> _WHAT IS NEEDED_
In the records below, find the line containing "missing: Auto [rosa] (307, 311)"; give it again exactly, along with every line that follows, and nothing else.

> _INFORMATION SUPPLIED_
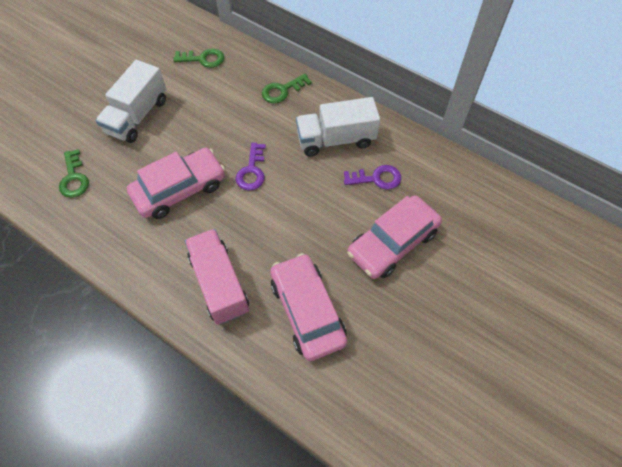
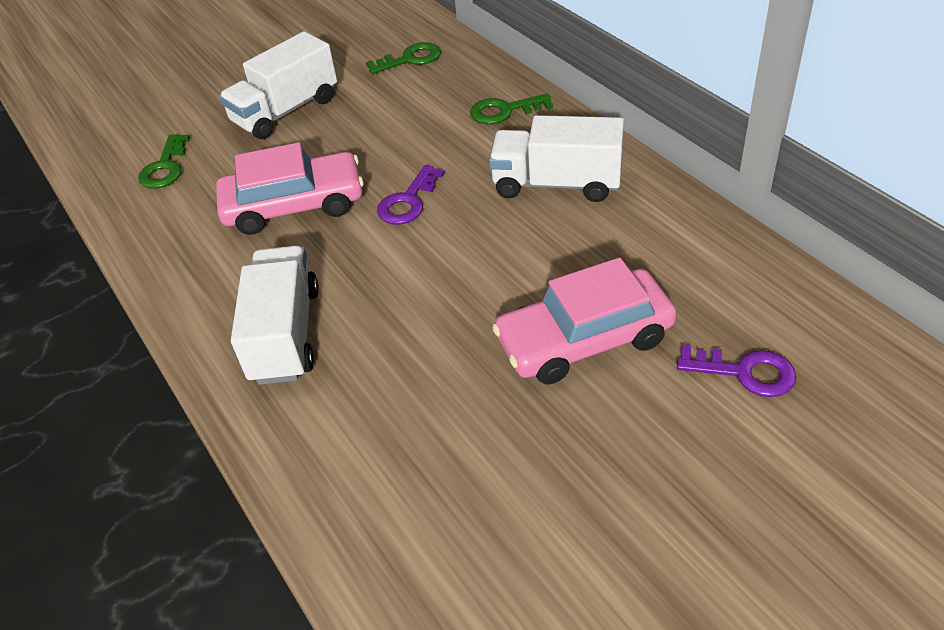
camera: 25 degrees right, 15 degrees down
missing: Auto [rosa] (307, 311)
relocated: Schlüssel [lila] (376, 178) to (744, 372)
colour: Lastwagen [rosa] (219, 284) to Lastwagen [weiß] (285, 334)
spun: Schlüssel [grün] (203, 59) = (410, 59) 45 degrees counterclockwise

> _FINAL ANSWER_
missing: Auto [rosa] (307, 311)
relocated: Schlüssel [lila] (376, 178) to (744, 372)
colour: Lastwagen [rosa] (219, 284) to Lastwagen [weiß] (285, 334)
spun: Schlüssel [grün] (203, 59) = (410, 59) 45 degrees counterclockwise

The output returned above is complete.